Filter the entries for the string "left". Copy each line that has it.

(Image change detection data)
• • • •
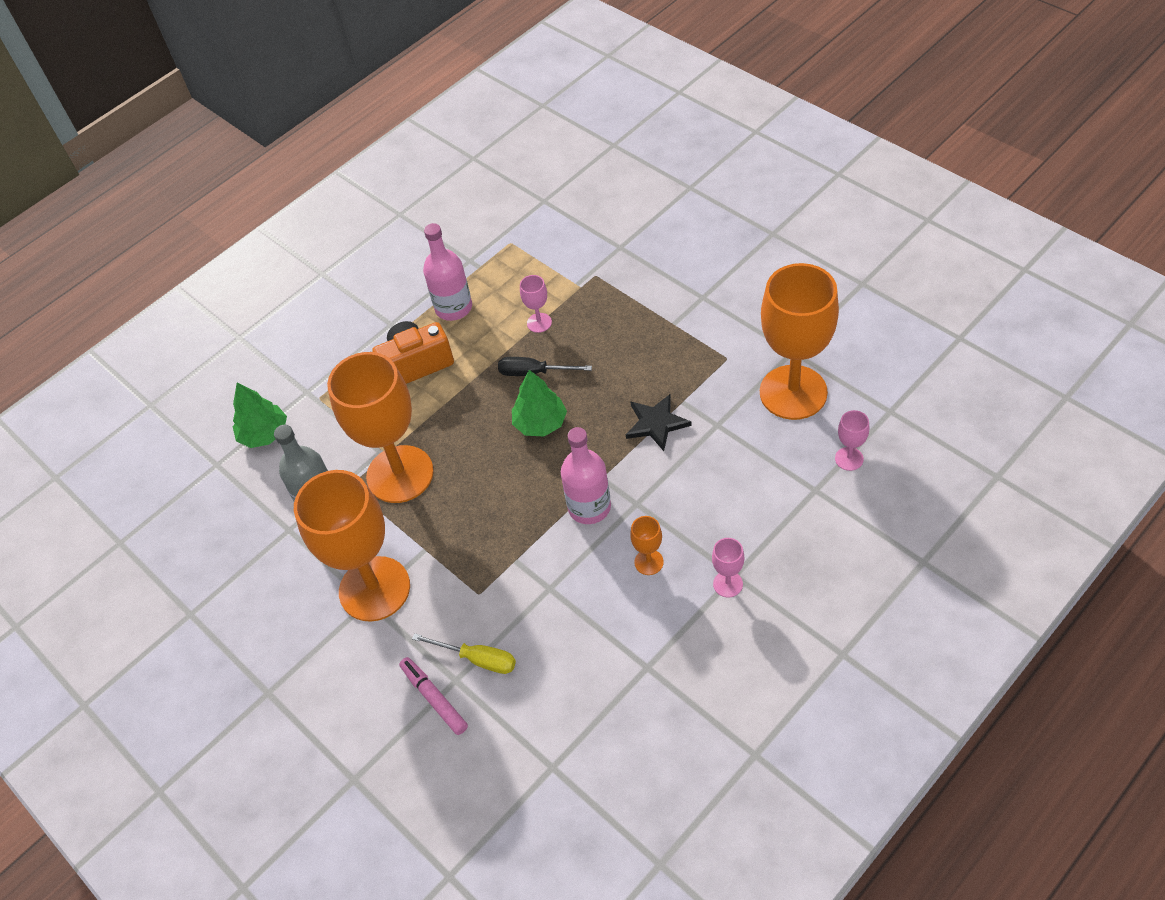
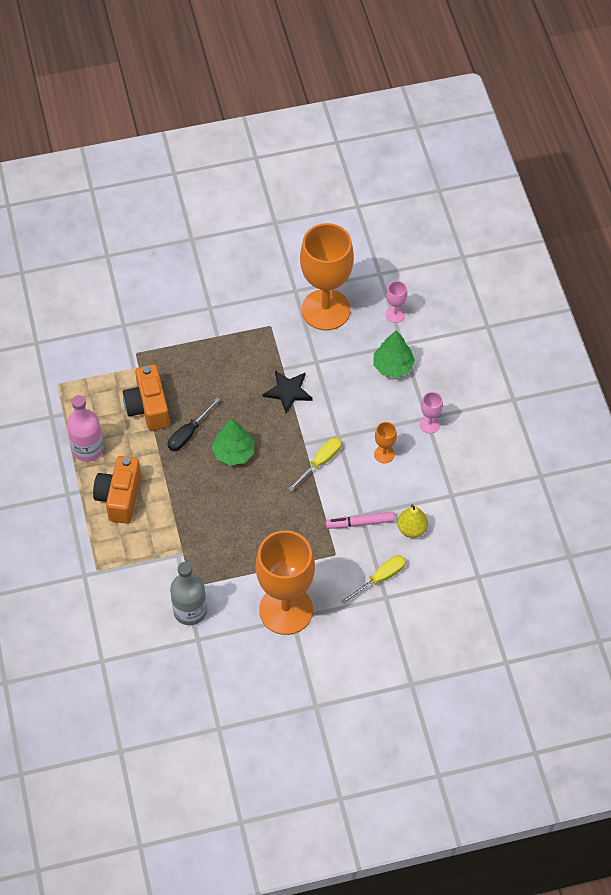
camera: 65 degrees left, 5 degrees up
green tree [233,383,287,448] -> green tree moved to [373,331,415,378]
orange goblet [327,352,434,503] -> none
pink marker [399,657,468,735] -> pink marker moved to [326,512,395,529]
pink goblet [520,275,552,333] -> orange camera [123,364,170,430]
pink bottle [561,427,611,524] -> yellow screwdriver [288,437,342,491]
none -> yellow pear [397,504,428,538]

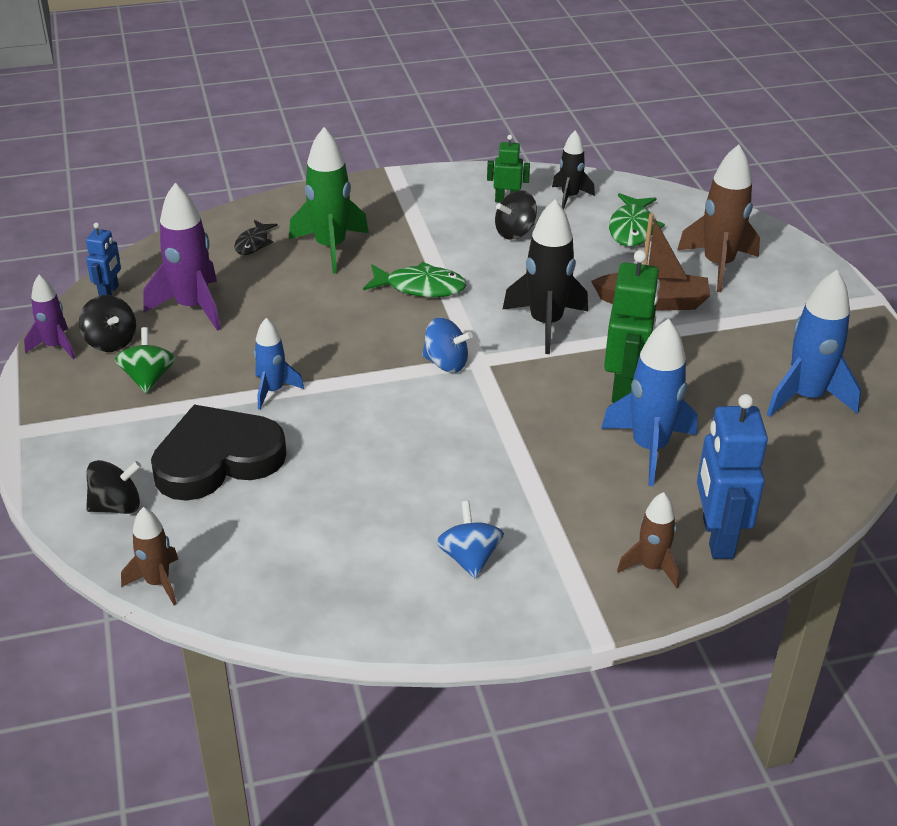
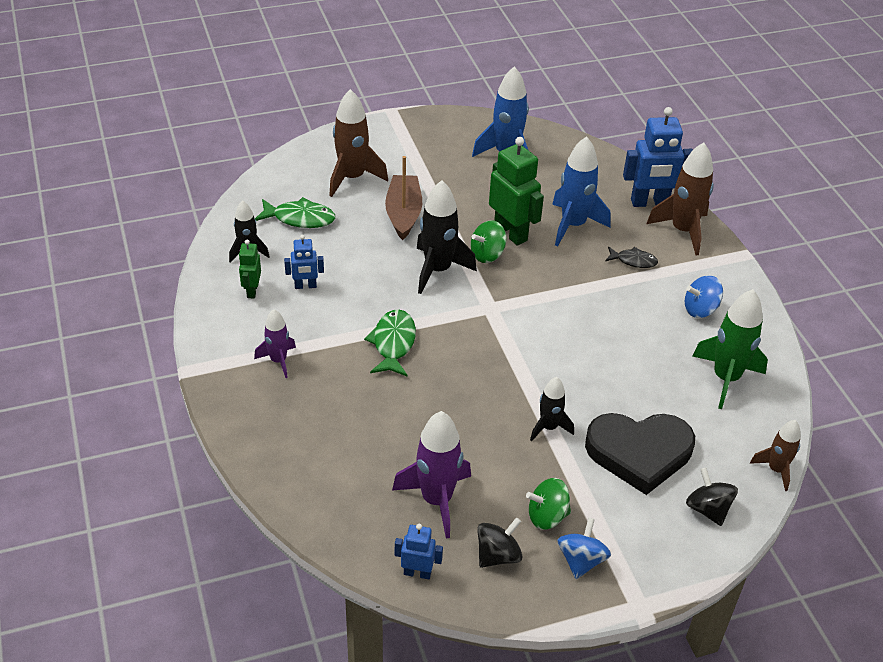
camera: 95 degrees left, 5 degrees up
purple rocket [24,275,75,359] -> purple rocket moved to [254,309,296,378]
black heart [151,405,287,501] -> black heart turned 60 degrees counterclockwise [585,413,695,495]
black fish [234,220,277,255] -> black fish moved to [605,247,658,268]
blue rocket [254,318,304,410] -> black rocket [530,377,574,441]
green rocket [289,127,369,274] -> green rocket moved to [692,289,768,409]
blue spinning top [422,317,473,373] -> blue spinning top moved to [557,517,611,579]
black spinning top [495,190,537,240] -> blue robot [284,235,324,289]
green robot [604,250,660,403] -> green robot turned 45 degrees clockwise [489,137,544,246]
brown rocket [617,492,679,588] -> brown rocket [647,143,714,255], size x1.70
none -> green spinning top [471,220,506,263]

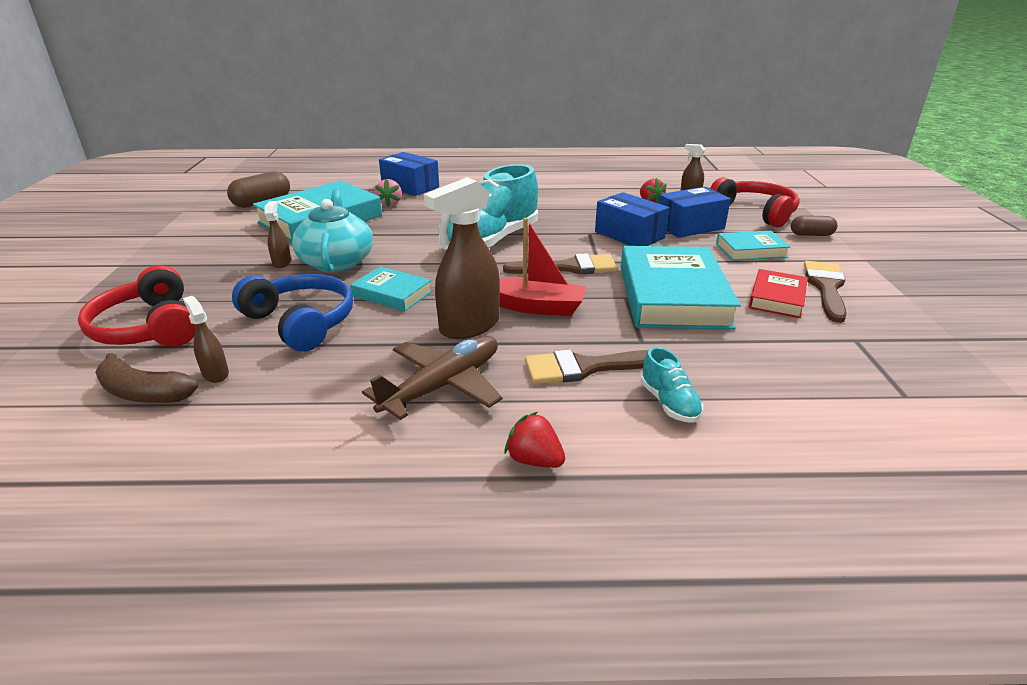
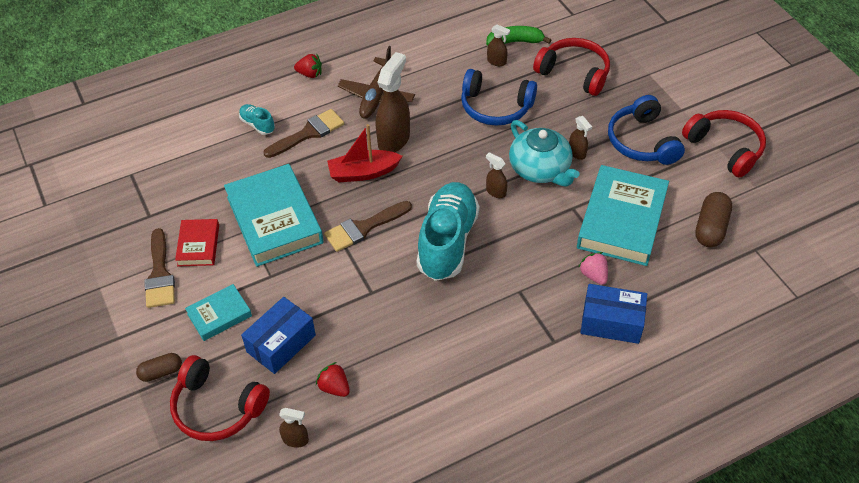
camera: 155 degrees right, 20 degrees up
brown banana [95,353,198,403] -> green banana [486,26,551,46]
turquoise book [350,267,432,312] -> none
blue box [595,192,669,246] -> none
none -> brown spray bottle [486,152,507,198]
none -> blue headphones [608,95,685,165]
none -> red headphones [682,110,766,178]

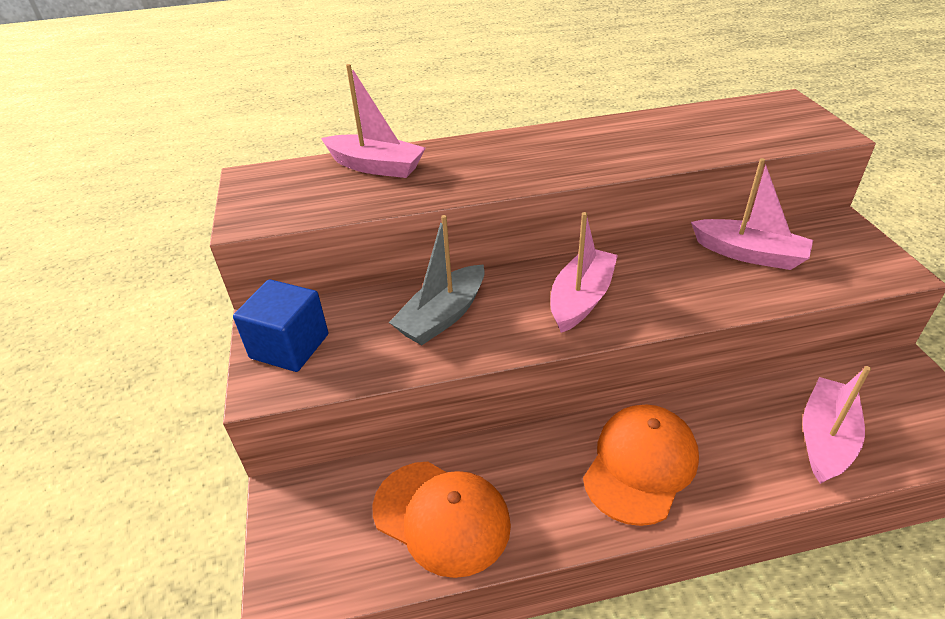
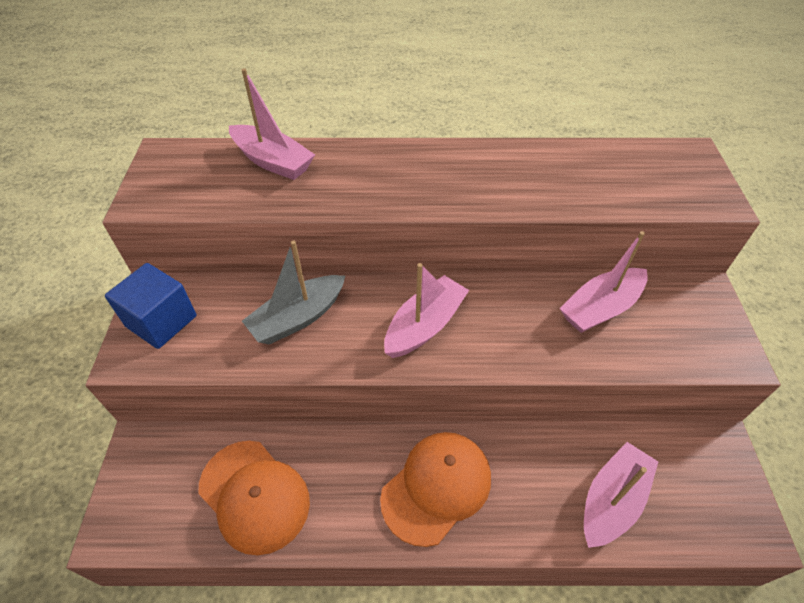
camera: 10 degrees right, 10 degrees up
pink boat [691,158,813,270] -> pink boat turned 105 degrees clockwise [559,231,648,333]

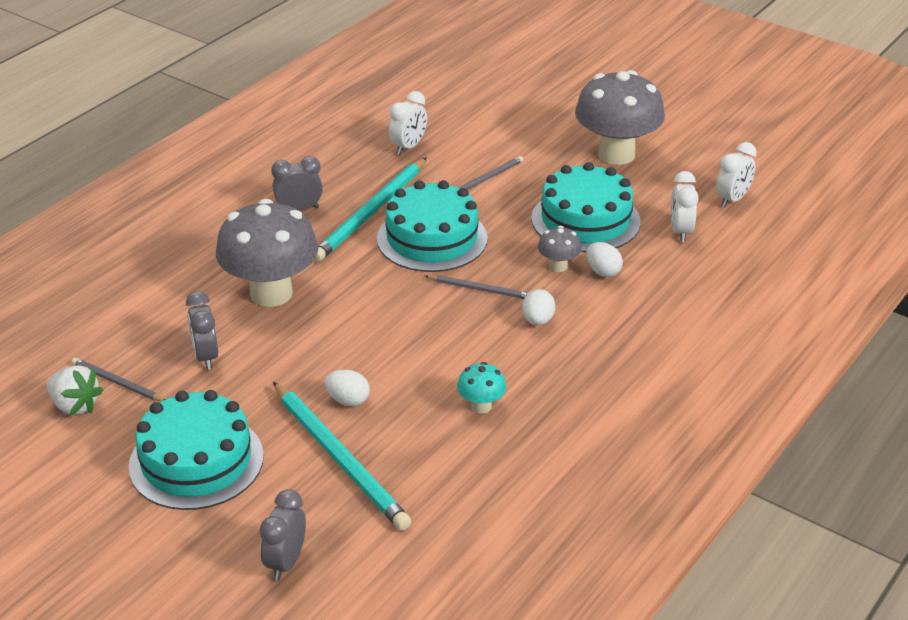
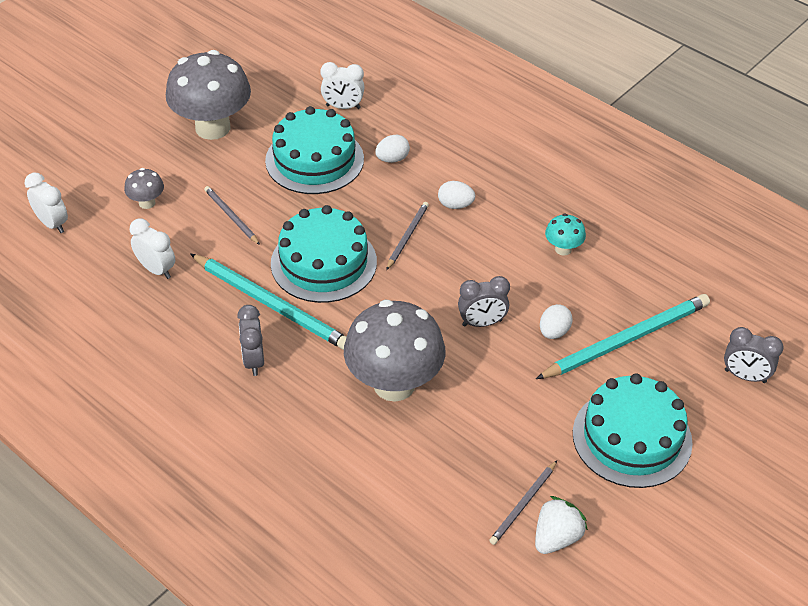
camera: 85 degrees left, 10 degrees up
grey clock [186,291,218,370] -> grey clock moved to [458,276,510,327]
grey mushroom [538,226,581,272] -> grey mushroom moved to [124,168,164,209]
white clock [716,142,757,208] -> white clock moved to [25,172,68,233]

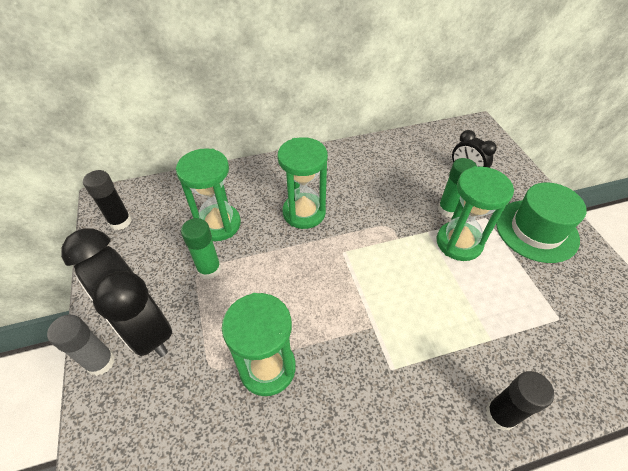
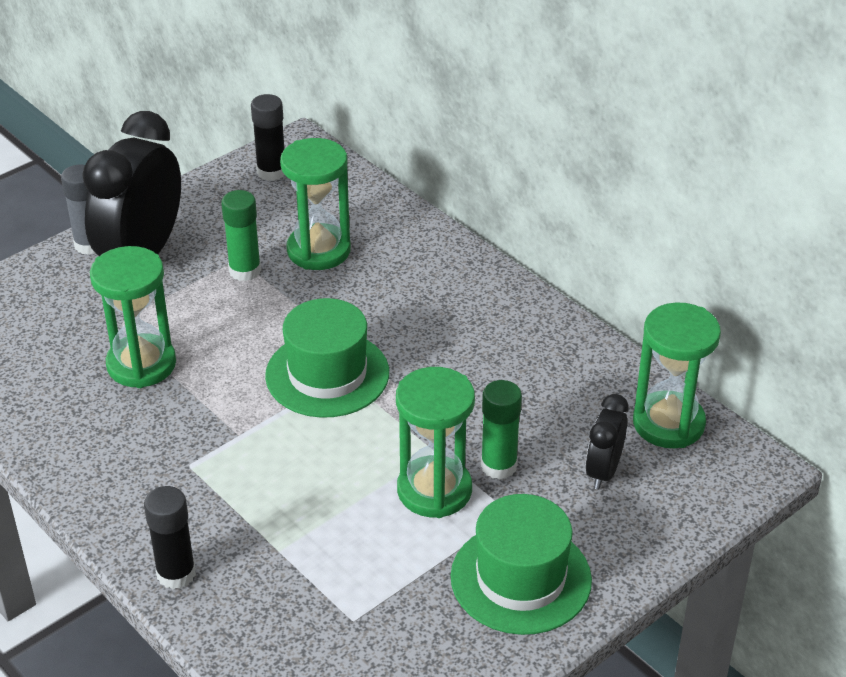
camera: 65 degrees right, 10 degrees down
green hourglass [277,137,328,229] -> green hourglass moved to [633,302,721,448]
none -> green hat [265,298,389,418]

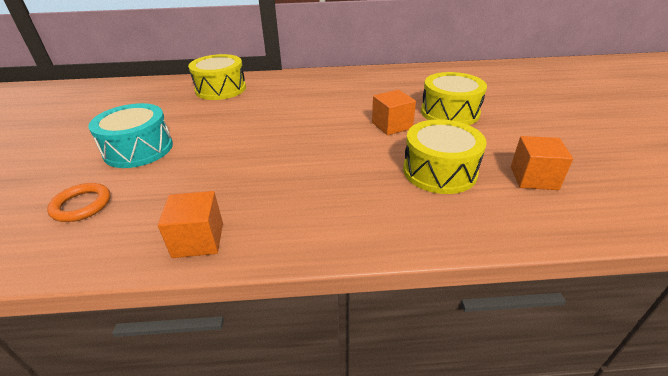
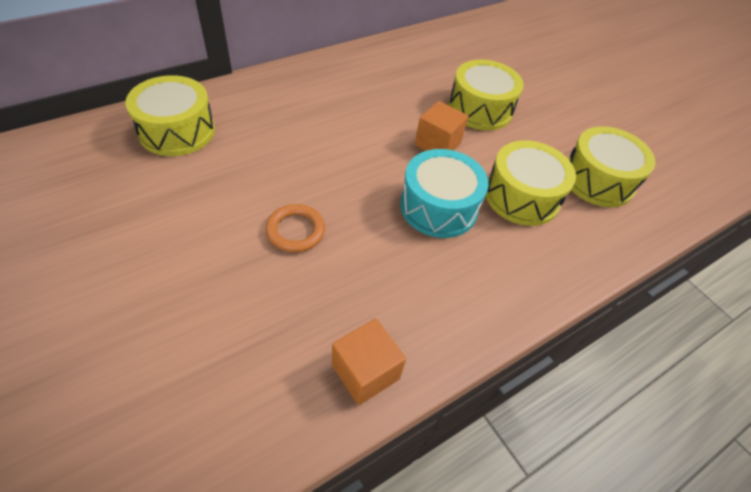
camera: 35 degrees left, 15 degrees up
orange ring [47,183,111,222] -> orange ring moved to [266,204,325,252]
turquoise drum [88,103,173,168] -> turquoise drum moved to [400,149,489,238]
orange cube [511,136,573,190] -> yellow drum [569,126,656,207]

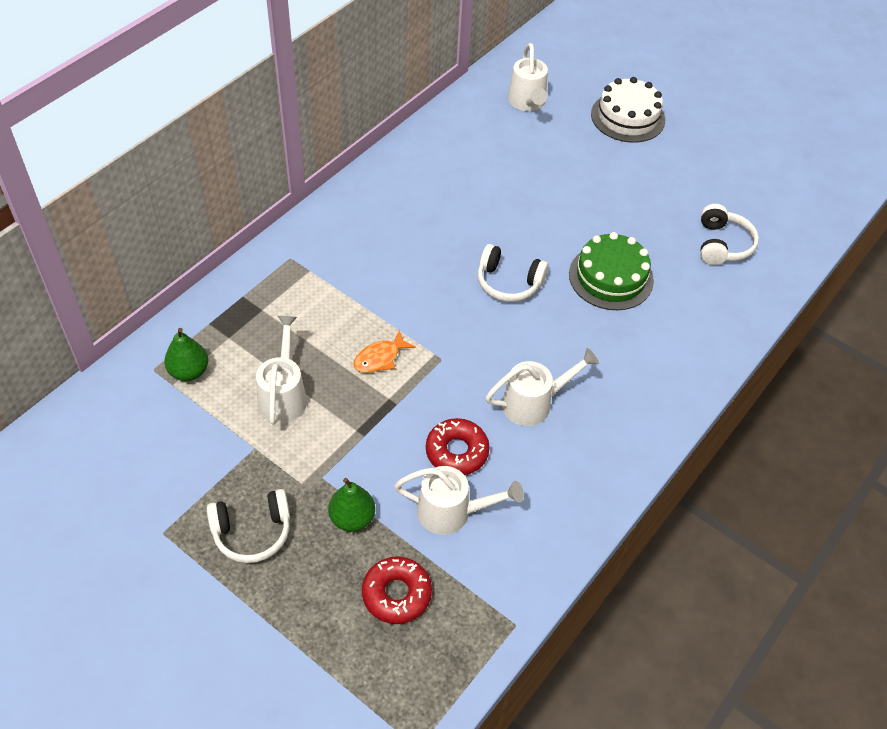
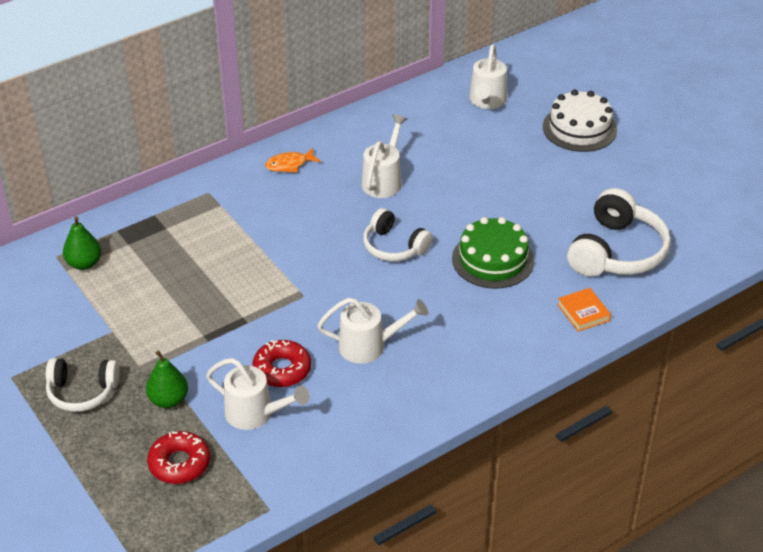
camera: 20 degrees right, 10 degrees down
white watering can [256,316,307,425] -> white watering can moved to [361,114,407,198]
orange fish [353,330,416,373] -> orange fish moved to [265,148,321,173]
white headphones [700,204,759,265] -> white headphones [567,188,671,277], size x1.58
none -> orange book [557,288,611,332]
• • • •
**Exercise response:**
camera: 65 degrees left, 5 degrees up
camera: 95 degrees left, 5 degrees up
camera: 85 degrees left, 10 degrees up
camera: 35 degrees left, 15 degrees up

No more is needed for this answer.